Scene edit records
>>>>
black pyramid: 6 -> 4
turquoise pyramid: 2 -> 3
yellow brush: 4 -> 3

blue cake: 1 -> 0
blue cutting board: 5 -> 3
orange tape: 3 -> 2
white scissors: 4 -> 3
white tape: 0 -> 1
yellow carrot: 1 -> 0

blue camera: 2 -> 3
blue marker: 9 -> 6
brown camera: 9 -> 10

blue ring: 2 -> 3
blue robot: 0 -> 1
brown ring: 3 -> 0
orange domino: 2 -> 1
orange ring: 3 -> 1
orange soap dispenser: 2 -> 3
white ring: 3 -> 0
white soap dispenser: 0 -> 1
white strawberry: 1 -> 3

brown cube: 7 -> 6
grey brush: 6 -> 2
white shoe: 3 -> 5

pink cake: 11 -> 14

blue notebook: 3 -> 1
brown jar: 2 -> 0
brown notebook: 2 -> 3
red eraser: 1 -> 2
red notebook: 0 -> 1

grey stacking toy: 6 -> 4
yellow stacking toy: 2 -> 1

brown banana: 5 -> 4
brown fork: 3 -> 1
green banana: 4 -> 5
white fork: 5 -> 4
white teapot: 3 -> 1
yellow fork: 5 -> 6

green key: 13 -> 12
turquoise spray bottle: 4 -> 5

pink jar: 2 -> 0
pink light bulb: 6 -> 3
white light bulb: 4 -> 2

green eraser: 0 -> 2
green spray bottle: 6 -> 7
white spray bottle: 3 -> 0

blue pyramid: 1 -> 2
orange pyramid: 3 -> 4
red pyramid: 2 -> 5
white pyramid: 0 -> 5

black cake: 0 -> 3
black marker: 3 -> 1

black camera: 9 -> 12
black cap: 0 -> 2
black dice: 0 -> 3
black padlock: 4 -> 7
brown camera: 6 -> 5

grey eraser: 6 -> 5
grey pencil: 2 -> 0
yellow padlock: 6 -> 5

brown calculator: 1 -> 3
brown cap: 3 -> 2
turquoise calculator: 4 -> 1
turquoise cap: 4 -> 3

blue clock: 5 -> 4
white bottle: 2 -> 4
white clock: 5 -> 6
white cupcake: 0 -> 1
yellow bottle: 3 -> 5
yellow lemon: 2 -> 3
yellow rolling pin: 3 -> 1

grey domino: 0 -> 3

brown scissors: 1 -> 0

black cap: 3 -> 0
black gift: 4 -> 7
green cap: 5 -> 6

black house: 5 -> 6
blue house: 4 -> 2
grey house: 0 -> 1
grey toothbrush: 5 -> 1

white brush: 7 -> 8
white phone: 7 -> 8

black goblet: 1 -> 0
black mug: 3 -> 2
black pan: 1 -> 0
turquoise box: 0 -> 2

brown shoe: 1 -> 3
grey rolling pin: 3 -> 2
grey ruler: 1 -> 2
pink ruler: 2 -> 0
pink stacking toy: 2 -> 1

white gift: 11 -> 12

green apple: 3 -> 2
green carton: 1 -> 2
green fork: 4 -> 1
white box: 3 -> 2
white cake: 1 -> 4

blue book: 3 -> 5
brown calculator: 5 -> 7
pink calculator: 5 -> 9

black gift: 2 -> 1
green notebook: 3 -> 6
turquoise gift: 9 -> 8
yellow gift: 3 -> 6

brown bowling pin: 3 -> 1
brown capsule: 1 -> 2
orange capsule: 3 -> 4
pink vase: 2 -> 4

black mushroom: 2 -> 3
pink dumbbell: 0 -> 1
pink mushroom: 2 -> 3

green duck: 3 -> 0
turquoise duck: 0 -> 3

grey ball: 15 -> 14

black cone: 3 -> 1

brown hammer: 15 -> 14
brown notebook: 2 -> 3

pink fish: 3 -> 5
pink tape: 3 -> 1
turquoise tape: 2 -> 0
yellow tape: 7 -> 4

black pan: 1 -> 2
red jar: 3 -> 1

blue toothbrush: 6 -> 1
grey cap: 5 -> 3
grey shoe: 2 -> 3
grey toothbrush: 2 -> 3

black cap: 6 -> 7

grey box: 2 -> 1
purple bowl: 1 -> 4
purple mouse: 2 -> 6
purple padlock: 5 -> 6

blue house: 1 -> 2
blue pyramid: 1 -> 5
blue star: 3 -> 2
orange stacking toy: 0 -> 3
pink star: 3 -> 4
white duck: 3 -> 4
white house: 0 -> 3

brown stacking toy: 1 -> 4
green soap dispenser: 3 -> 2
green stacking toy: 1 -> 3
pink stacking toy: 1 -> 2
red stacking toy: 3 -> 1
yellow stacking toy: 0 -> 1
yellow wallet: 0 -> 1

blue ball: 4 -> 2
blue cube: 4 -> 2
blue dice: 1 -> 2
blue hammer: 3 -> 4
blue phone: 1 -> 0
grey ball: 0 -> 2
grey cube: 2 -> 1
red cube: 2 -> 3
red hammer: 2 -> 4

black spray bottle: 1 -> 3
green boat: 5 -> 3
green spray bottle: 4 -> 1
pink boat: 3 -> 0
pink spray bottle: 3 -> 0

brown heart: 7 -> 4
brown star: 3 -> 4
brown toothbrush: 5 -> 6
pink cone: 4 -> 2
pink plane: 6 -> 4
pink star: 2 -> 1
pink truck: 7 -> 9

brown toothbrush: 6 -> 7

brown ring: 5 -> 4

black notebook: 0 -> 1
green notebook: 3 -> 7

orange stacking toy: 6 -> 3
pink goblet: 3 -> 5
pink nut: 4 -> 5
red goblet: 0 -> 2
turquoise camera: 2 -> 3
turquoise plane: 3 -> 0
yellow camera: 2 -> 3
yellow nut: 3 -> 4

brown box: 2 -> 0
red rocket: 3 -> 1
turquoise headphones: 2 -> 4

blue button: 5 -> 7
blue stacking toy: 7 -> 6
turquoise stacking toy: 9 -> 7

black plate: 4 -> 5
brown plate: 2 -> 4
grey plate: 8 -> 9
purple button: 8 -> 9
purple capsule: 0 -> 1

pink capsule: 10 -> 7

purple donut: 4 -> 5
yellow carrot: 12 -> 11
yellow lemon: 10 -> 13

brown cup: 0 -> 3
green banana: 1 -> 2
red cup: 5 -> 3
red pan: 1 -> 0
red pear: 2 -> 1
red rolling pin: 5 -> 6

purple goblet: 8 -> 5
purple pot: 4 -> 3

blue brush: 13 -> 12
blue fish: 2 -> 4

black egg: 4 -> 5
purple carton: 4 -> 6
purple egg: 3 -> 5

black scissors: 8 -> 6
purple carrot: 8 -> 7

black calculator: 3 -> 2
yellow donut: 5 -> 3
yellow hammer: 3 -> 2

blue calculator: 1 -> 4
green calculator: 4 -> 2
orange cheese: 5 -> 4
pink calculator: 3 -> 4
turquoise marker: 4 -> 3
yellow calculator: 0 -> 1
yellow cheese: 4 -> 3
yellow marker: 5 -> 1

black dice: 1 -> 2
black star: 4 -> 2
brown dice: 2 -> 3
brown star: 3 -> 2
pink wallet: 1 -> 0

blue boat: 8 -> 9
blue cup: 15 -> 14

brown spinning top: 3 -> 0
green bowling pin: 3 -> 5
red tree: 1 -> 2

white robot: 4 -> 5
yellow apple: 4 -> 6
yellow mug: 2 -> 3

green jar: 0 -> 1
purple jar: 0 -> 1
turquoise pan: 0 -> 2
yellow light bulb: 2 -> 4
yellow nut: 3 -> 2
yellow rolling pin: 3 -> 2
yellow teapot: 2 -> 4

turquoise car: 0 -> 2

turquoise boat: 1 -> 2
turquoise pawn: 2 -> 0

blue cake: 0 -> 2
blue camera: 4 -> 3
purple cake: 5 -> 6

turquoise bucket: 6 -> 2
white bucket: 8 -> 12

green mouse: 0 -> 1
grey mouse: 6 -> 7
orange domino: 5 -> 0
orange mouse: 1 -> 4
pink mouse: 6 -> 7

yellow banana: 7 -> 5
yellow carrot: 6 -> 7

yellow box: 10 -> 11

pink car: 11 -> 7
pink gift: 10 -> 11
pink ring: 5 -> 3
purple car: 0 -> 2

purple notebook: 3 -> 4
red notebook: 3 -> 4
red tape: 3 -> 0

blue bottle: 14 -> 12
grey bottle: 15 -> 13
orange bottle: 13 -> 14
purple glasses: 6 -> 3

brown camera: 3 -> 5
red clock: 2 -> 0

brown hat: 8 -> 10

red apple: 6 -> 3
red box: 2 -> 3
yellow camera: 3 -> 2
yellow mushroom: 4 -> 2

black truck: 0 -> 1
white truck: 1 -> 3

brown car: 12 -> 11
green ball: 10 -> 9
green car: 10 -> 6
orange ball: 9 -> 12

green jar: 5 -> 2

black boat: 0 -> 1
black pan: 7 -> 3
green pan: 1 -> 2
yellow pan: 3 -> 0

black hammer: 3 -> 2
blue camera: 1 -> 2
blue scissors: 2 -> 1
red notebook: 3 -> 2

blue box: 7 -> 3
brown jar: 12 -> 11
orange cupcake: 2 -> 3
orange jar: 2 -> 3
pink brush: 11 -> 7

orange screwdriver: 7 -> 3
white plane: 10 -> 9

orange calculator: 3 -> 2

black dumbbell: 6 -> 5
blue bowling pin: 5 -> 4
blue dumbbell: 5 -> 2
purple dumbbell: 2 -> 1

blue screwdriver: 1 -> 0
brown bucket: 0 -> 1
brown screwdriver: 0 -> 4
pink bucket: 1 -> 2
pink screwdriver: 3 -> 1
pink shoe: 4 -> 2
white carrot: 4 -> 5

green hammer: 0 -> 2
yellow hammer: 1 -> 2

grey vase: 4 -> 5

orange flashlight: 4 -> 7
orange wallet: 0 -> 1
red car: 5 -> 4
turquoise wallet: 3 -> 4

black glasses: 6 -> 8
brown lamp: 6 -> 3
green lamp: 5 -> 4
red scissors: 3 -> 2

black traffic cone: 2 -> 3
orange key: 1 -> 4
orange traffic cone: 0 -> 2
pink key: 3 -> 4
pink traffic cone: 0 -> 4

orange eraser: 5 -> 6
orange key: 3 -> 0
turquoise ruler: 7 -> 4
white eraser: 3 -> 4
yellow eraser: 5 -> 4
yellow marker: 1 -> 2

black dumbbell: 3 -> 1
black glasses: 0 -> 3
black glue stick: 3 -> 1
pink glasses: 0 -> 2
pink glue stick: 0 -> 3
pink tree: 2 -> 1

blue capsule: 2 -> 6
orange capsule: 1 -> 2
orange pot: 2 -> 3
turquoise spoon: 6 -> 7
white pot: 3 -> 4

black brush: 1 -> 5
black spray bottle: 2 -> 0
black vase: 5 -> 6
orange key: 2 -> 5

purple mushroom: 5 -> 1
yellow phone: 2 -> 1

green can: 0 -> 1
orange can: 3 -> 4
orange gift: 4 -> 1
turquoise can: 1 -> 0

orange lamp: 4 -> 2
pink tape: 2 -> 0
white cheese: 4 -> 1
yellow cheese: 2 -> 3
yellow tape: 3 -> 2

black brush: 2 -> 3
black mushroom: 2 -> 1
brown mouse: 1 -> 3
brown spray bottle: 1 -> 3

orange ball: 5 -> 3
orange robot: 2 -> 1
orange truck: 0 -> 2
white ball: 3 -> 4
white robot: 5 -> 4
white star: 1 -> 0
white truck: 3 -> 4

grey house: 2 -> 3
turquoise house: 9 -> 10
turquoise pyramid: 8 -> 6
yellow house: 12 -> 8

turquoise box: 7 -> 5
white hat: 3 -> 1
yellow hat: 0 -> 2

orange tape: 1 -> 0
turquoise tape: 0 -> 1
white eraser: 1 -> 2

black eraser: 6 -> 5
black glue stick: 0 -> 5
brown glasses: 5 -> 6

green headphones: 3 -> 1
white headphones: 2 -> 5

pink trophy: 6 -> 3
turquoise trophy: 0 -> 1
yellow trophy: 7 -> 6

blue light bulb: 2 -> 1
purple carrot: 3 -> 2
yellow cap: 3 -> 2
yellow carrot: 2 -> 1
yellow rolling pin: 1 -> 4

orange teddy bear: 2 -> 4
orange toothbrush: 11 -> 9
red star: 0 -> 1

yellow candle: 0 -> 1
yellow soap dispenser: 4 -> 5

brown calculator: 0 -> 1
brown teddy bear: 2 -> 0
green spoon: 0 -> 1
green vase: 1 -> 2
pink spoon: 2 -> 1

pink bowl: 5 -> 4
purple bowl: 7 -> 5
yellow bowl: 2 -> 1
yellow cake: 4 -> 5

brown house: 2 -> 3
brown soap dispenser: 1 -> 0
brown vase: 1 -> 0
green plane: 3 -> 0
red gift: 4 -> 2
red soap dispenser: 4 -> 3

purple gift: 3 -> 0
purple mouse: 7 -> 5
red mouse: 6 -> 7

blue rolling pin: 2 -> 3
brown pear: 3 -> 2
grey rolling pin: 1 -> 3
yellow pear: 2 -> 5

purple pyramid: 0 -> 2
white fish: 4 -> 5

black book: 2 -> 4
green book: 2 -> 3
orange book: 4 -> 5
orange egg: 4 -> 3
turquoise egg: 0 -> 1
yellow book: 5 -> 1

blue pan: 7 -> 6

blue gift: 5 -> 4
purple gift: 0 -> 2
<<<<
INSTRUCTIONS TO FOLLOW:
Copy out the lines above with "cone" in them.

REPLY:
black cone: 3 -> 1
pink cone: 4 -> 2
black traffic cone: 2 -> 3
orange traffic cone: 0 -> 2
pink traffic cone: 0 -> 4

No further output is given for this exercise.